Work instructions -> Give a verbatim copy of the data, leaving the pictures out.

Given information ->
:::::

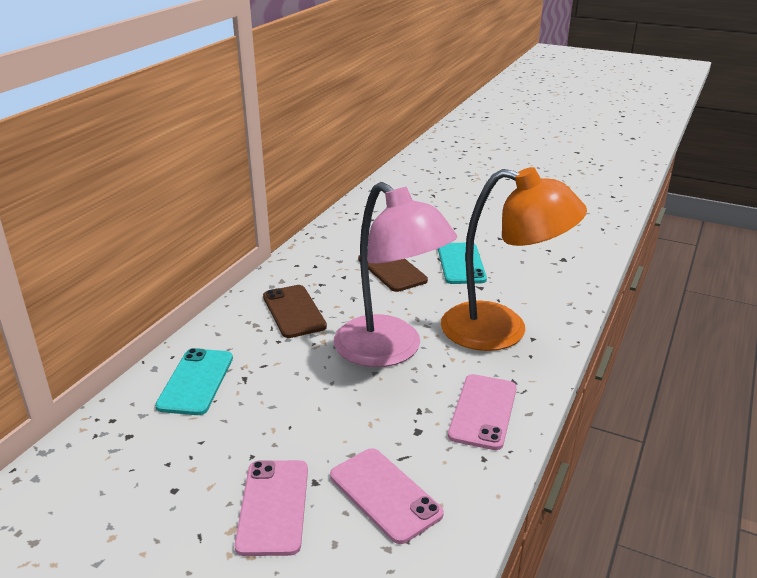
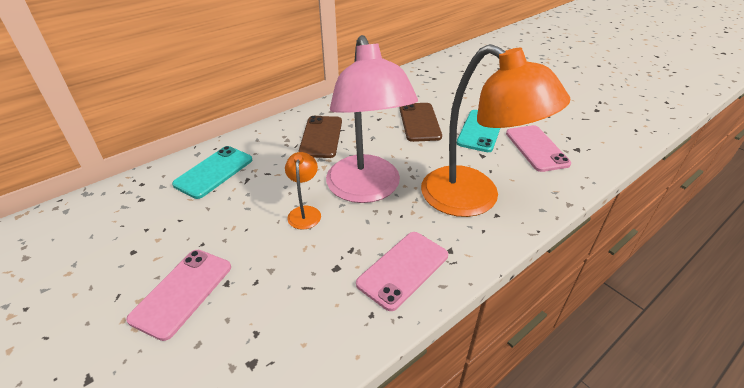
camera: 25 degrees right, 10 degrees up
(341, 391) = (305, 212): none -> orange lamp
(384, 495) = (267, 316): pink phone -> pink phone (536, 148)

:::::

Response to the exercise ->
camera: 25 degrees right, 10 degrees up
(341, 391) = (305, 212): none -> orange lamp
(384, 495) = (267, 316): pink phone -> pink phone (536, 148)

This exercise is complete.